Please return exactly the lines from the top of the data through the line that contains "camera: 60 degrees left, 10 degrees up", and skip all pictures.

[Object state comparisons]
*****
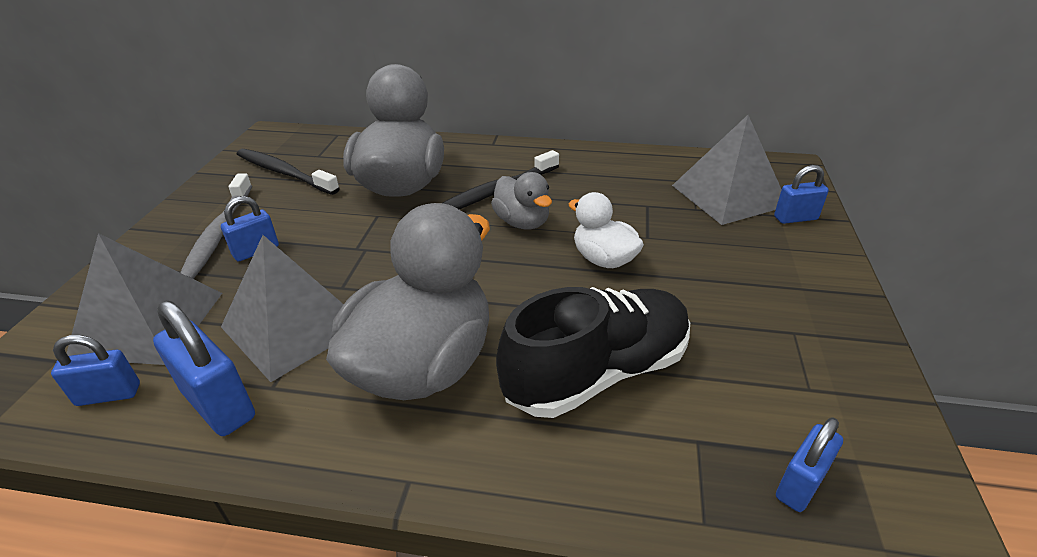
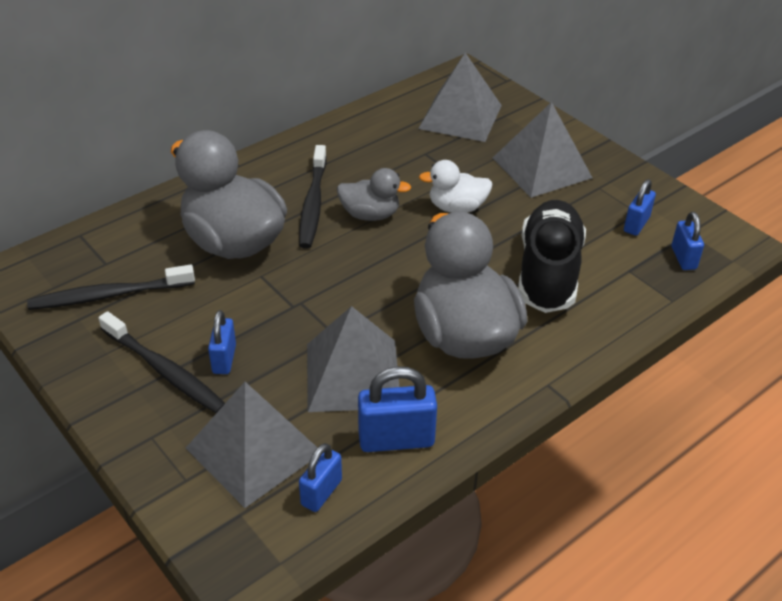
camera: 50 degrees left, 5 degrees up
(219, 233) = (164, 370): grey toothbrush -> black toothbrush
(750, 276) = (542, 167): none -> grey pyramid
(795, 218) = (515, 112): blue padlock -> blue padlock (636, 224)

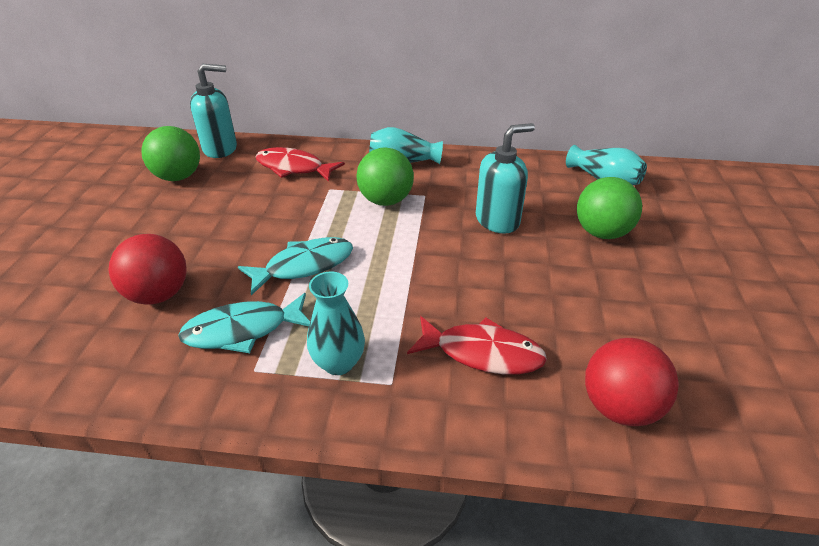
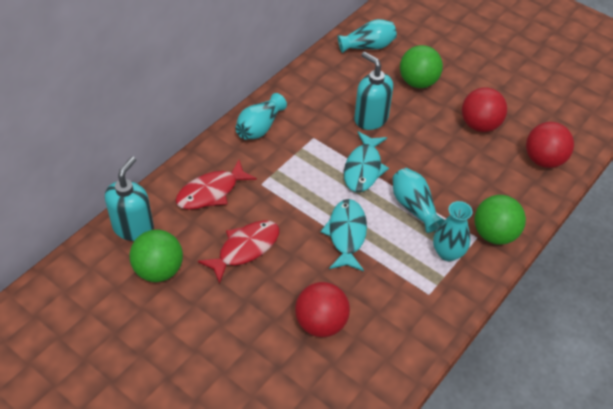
camera: 60 degrees left, 10 degrees up
(242, 330) = (390, 288): turquoise fish -> turquoise fish (363, 168)
(386, 200) = (303, 160): green ball -> green ball (494, 234)
(392, 303) = (414, 207): none -> turquoise vase
(482, 353) = (479, 189): red fish -> red fish (245, 249)
(497, 220) = (370, 118): turquoise soap dispenser -> turquoise soap dispenser turned 45 degrees counterclockwise
(601, 310) = (479, 125): none -> red ball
*****
REPLY TO THE TASK
camera: 50 degrees left, 5 degrees up
(219, 233) = (164, 370): grey toothbrush -> black toothbrush
(750, 276) = (542, 167): none -> grey pyramid
(795, 218) = (515, 112): blue padlock -> blue padlock (636, 224)

camera: 60 degrees left, 10 degrees up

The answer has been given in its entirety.